▸ **The records**
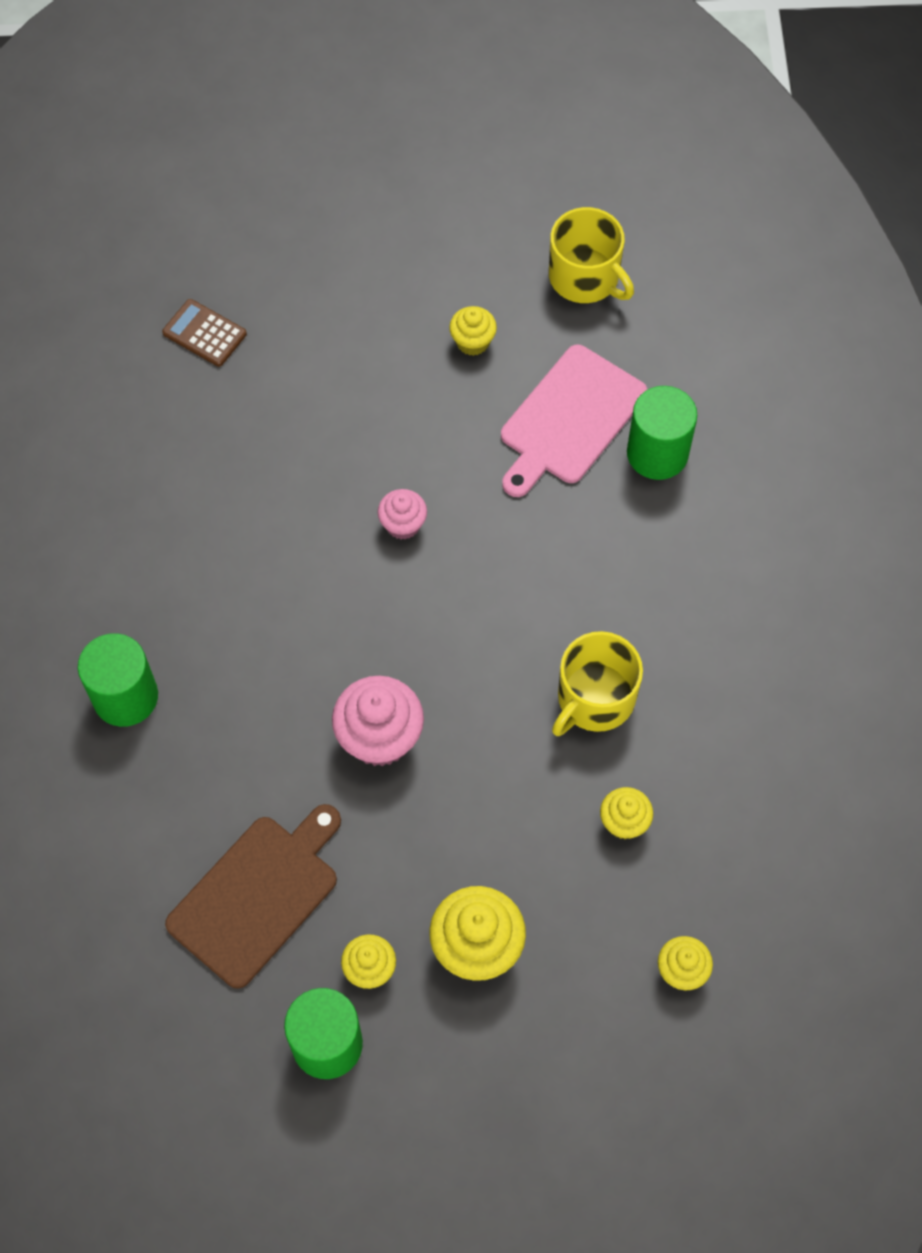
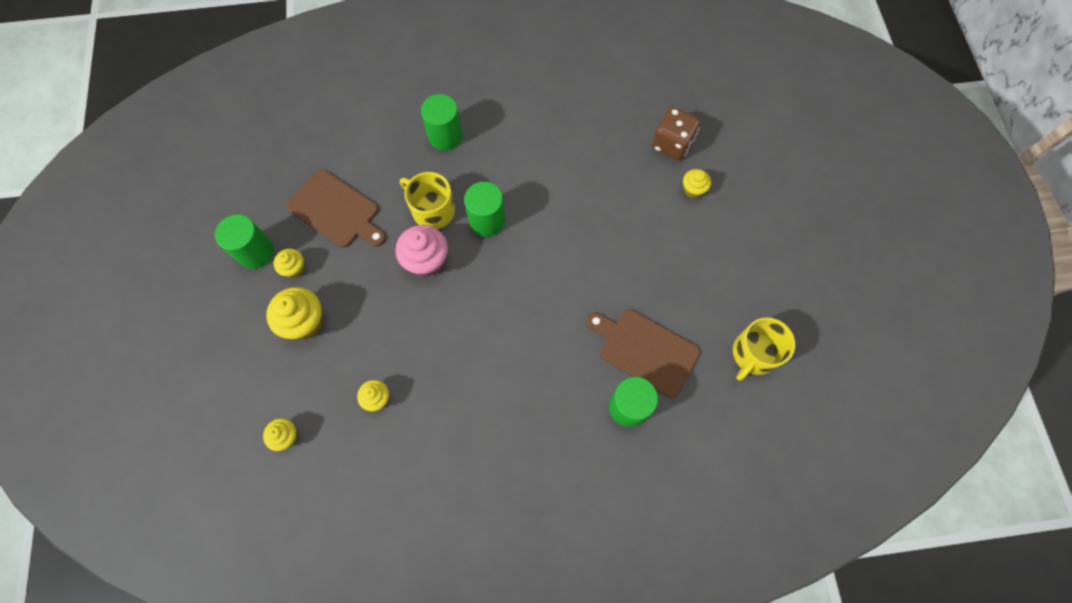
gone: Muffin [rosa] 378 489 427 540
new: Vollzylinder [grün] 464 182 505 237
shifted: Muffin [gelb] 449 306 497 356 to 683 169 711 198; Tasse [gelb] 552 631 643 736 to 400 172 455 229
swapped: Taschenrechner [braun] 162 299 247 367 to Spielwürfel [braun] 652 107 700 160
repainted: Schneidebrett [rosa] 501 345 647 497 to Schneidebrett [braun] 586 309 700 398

--

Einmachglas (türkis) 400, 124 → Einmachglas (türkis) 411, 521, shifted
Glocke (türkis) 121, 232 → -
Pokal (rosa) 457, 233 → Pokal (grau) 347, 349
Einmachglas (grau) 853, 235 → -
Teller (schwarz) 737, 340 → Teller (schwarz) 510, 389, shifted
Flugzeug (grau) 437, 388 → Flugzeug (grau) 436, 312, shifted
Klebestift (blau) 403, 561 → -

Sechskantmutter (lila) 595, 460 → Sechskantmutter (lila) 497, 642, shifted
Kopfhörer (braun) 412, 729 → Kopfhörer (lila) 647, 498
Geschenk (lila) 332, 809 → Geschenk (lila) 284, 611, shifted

---

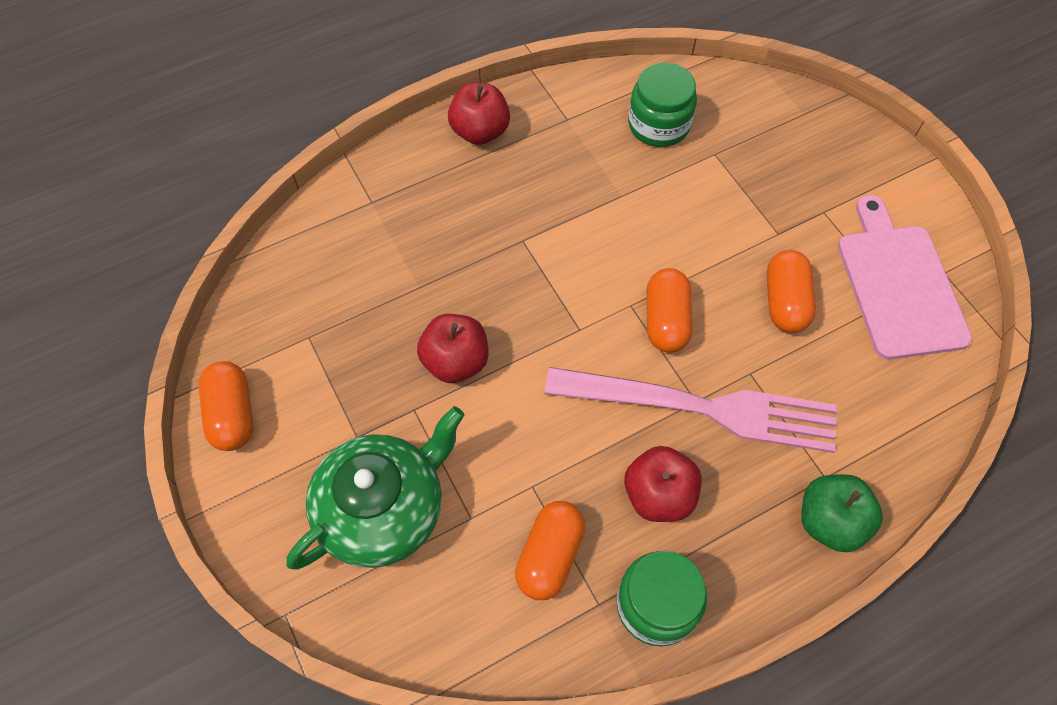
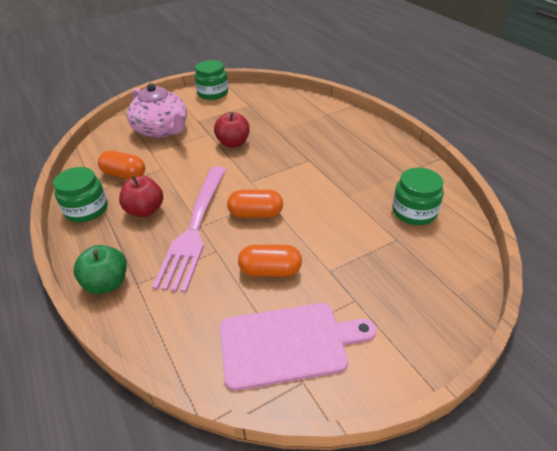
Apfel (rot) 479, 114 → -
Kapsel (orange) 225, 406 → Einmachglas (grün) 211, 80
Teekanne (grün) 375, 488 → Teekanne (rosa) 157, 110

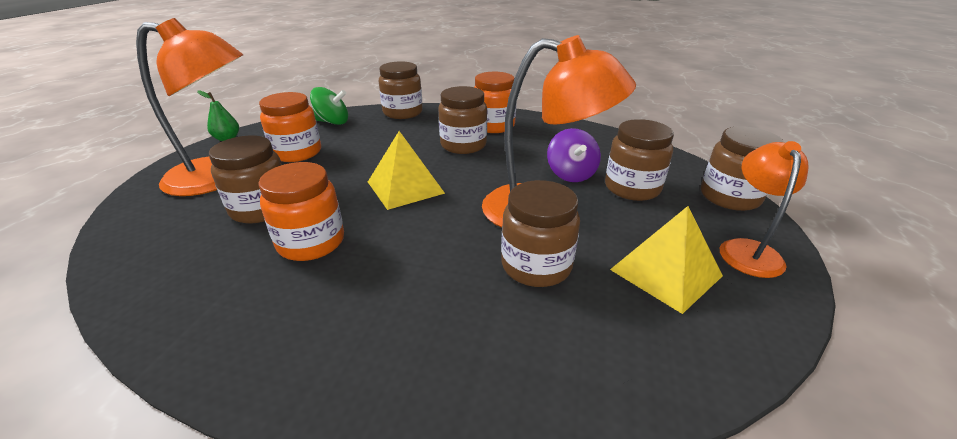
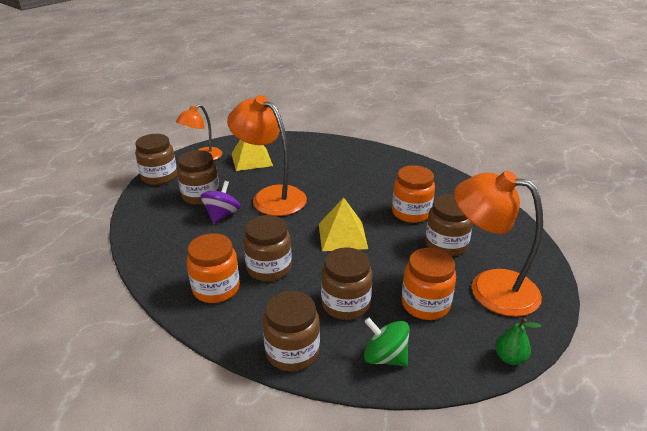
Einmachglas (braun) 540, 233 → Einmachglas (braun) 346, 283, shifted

▸ **What you have to do**
Given the word "türkis", show every line of the records that contains it.

▸ **Written answer**
Einmachglas (türkis) 400, 124 → Einmachglas (türkis) 411, 521, shifted
Glocke (türkis) 121, 232 → -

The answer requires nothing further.